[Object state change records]
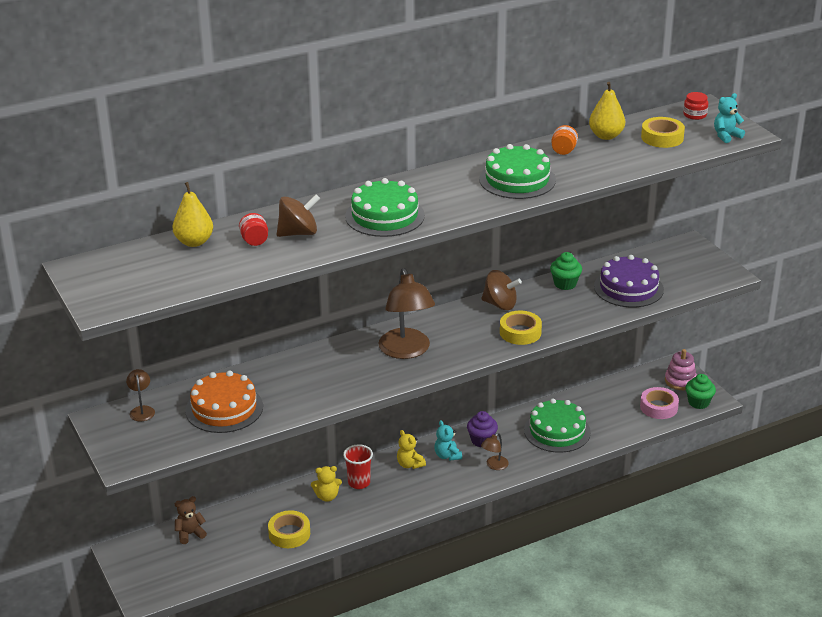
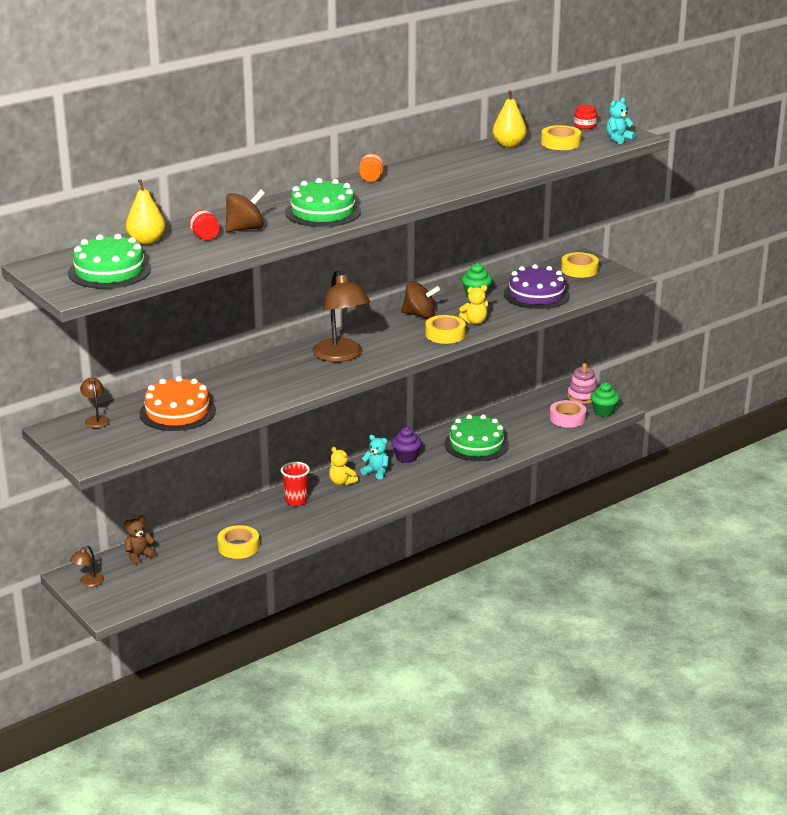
camera: 10 degrees left, 5 degrees down
(327, 496) = (267, 514): yellow teddy bear -> yellow teddy bear (475, 321)
(447, 456) = (376, 472): turquoise teddy bear -> turquoise teddy bear turned 150 degrees clockwise
(494, 465) = (423, 476): brown lamp -> brown lamp (88, 583)
(517, 179) = (437, 179): green cake -> green cake (109, 271)
(563, 151) = (473, 157): orange jar -> orange jar (371, 179)
(682, 259) = (579, 270): none -> yellow tape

#### [ASSIGNMENT]
Every entry above is to be set down exactly; the pictures are to be left out.

#### [TASK OUTPUT]
camera: 10 degrees left, 5 degrees down
(327, 496) = (267, 514): yellow teddy bear -> yellow teddy bear (475, 321)
(447, 456) = (376, 472): turquoise teddy bear -> turquoise teddy bear turned 150 degrees clockwise
(494, 465) = (423, 476): brown lamp -> brown lamp (88, 583)
(517, 179) = (437, 179): green cake -> green cake (109, 271)
(563, 151) = (473, 157): orange jar -> orange jar (371, 179)
(682, 259) = (579, 270): none -> yellow tape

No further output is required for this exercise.